Object state comparisons
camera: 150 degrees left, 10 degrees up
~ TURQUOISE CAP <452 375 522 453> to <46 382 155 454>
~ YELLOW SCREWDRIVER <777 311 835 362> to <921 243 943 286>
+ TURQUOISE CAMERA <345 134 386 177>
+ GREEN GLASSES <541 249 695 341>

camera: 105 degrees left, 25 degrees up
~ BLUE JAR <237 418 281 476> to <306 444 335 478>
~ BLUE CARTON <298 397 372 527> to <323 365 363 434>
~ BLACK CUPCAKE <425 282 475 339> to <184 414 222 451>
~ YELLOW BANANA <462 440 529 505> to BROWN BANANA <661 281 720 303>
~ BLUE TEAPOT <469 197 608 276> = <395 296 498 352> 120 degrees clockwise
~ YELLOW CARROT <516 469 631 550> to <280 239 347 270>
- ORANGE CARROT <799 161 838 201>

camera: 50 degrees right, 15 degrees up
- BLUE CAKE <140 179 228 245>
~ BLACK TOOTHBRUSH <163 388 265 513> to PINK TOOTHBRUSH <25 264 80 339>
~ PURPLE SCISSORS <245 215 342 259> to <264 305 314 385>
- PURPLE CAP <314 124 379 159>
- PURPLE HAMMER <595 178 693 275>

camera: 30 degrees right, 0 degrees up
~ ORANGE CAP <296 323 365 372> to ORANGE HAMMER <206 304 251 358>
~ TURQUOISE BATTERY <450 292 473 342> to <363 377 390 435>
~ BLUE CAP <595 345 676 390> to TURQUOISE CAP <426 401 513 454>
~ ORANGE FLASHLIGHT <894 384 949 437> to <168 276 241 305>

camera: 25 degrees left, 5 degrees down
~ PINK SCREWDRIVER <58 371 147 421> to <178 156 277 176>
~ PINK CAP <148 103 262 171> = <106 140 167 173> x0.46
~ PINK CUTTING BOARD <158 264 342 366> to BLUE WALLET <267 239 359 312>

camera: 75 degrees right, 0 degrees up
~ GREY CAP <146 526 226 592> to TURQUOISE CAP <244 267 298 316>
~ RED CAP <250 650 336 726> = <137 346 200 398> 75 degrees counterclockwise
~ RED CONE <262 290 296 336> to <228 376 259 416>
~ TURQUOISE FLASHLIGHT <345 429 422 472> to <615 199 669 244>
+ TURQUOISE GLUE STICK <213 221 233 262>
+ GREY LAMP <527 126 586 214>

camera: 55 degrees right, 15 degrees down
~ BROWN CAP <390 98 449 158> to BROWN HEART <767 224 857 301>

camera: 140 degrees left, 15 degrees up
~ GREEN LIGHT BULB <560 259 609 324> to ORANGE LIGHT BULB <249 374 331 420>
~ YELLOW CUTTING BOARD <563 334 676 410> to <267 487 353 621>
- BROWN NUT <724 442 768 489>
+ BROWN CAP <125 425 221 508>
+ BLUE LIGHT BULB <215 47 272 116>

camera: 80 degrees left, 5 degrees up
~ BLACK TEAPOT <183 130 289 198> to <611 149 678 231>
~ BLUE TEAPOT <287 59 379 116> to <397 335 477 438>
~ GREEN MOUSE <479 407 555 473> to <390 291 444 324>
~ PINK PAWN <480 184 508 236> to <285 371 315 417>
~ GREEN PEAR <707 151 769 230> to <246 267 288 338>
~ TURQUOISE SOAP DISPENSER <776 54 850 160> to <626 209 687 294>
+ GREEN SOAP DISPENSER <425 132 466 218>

WHAT YOU NEED TO DO: Looking at the data above, write out exactly the lines that start at the one containing "305 314 385>" and end at the one containing "199 669 244>"; include both and nothing beyond.

EXERCISE RESPONSE:
~ PURPLE SCISSORS <245 215 342 259> to <264 305 314 385>
- PURPLE CAP <314 124 379 159>
- PURPLE HAMMER <595 178 693 275>

camera: 30 degrees right, 0 degrees up
~ ORANGE CAP <296 323 365 372> to ORANGE HAMMER <206 304 251 358>
~ TURQUOISE BATTERY <450 292 473 342> to <363 377 390 435>
~ BLUE CAP <595 345 676 390> to TURQUOISE CAP <426 401 513 454>
~ ORANGE FLASHLIGHT <894 384 949 437> to <168 276 241 305>

camera: 25 degrees left, 5 degrees down
~ PINK SCREWDRIVER <58 371 147 421> to <178 156 277 176>
~ PINK CAP <148 103 262 171> = <106 140 167 173> x0.46
~ PINK CUTTING BOARD <158 264 342 366> to BLUE WALLET <267 239 359 312>

camera: 75 degrees right, 0 degrees up
~ GREY CAP <146 526 226 592> to TURQUOISE CAP <244 267 298 316>
~ RED CAP <250 650 336 726> = <137 346 200 398> 75 degrees counterclockwise
~ RED CONE <262 290 296 336> to <228 376 259 416>
~ TURQUOISE FLASHLIGHT <345 429 422 472> to <615 199 669 244>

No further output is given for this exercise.